Your task
The answer must consist of every line in the data that contains "left".
Information shown Start Marker
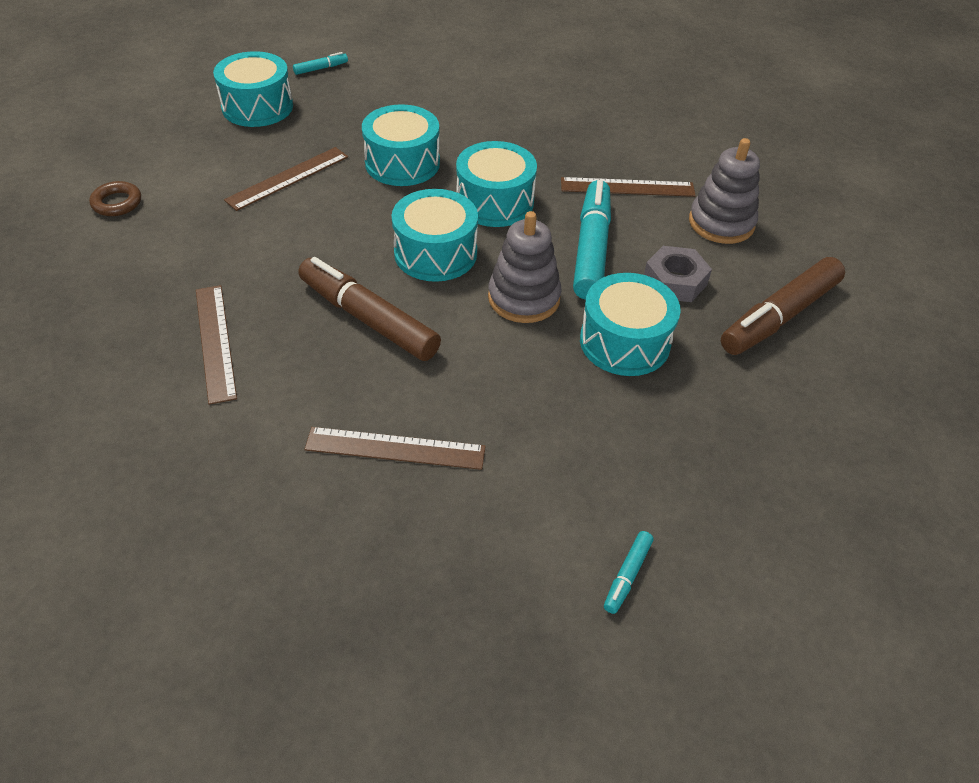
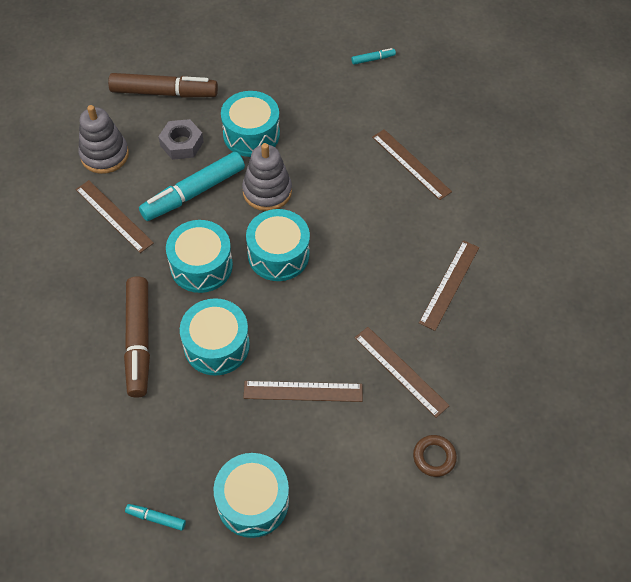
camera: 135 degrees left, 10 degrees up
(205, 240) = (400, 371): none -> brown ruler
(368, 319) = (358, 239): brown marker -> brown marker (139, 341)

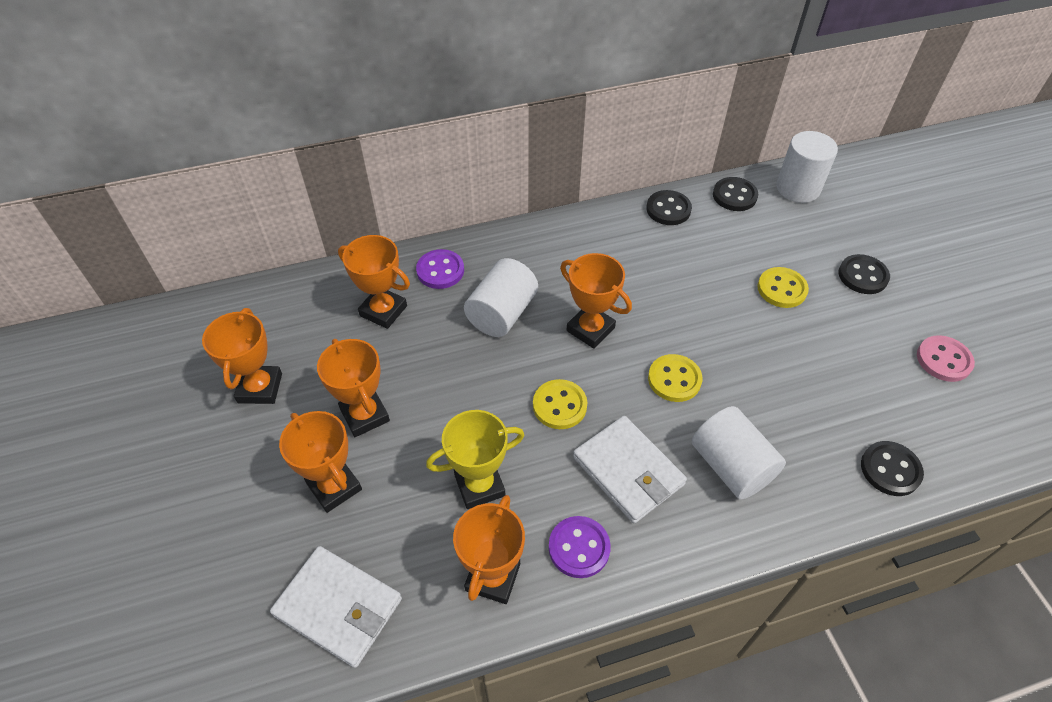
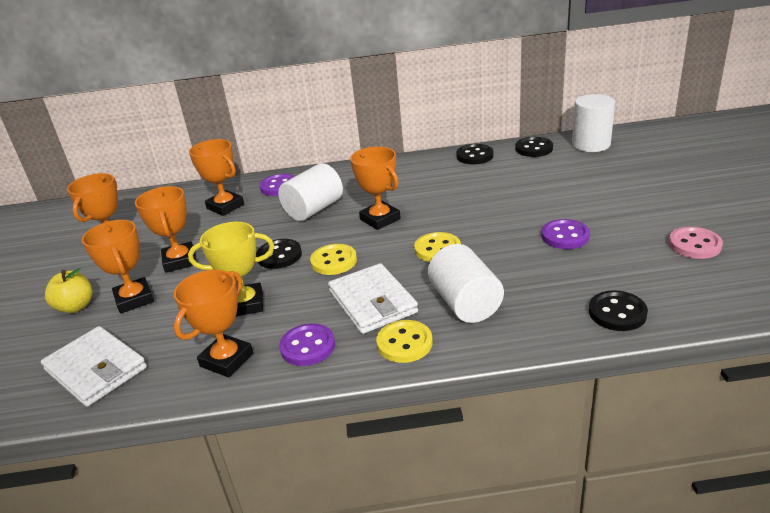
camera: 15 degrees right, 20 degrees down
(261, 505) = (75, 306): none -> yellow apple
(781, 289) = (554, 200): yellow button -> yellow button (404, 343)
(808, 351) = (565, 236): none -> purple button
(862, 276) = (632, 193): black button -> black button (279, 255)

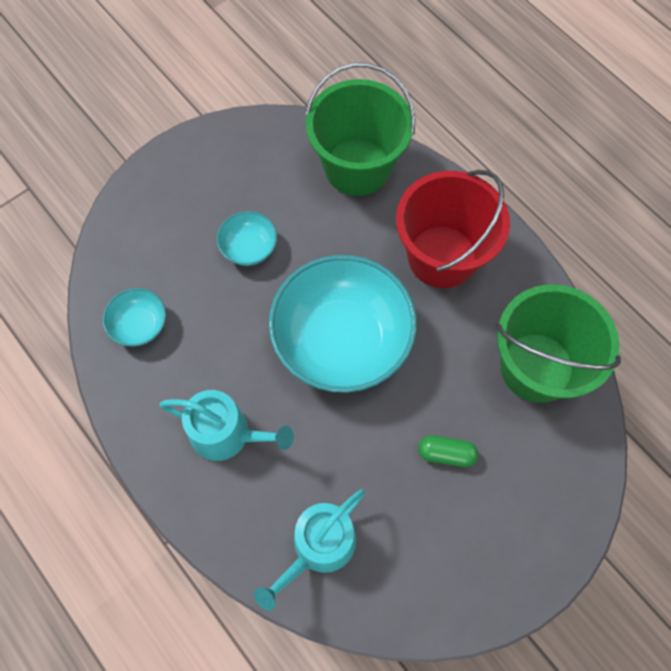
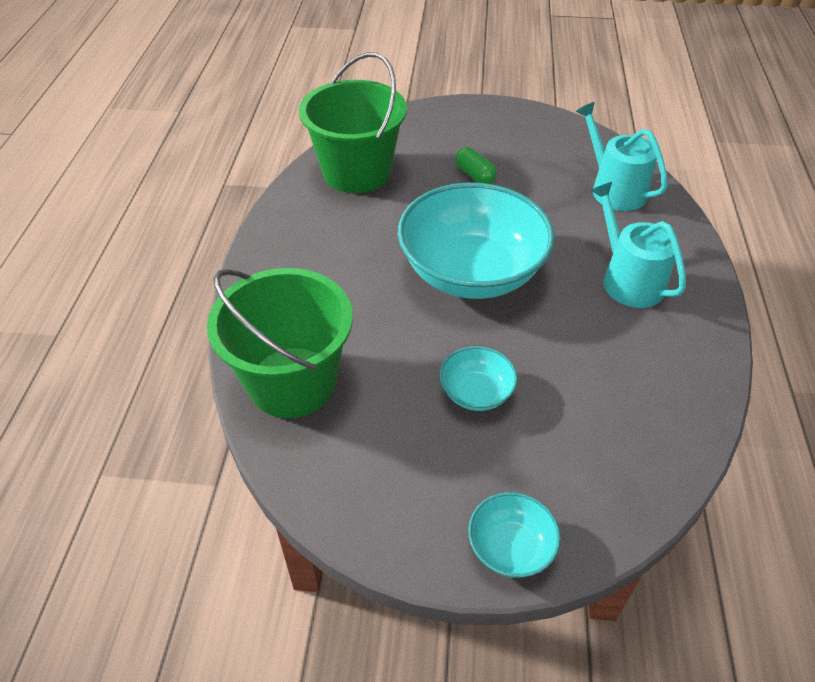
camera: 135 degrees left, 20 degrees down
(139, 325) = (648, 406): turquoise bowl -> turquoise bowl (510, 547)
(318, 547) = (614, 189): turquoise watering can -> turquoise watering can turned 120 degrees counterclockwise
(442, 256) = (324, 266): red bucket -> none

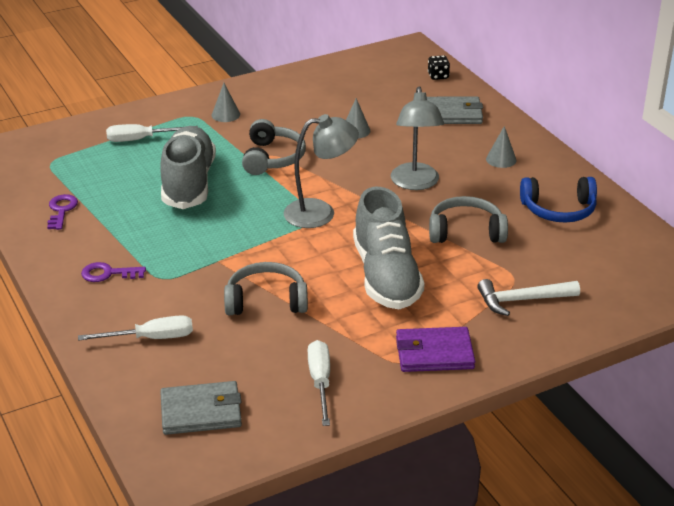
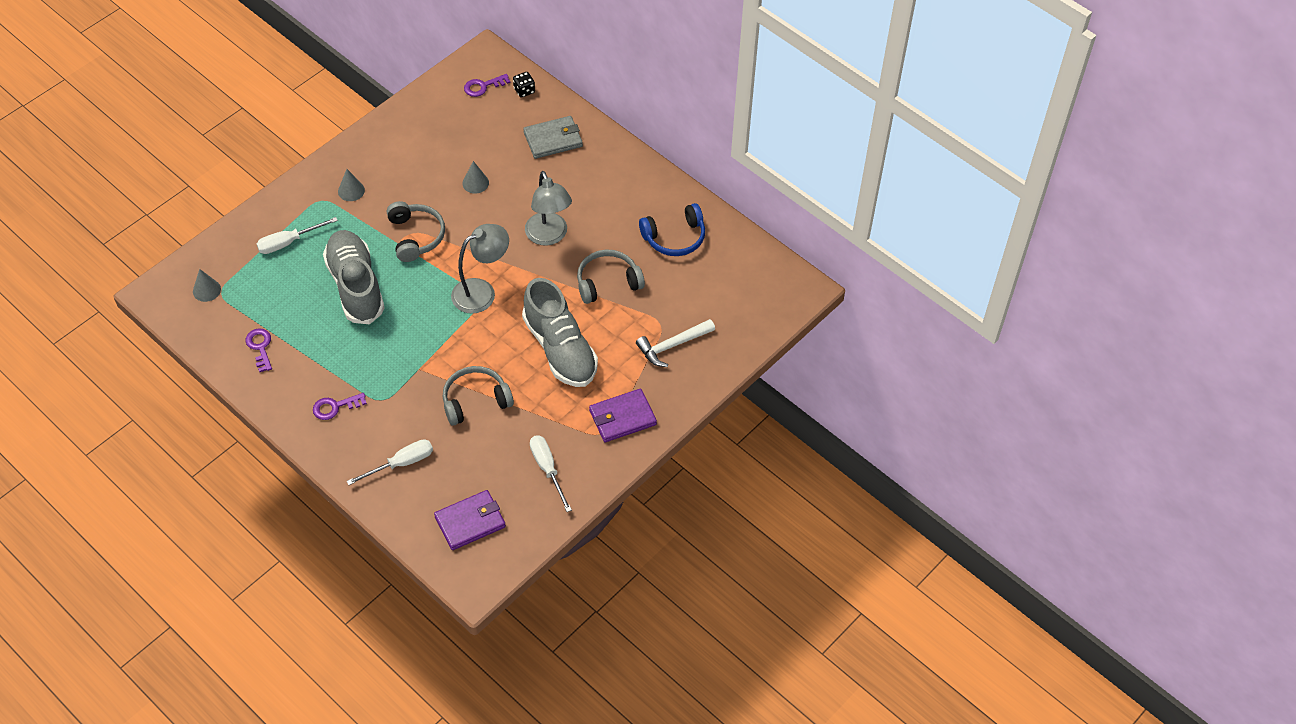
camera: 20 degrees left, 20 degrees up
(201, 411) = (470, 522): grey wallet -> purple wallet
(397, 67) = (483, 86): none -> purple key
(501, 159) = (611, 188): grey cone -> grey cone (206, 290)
Information shown End Marker
Answer for the task
camera: 135 degrees left, 10 degrees up
camera: 135 degrees left, 20 degrees down
camera: 20 degrees left, 20 degrees up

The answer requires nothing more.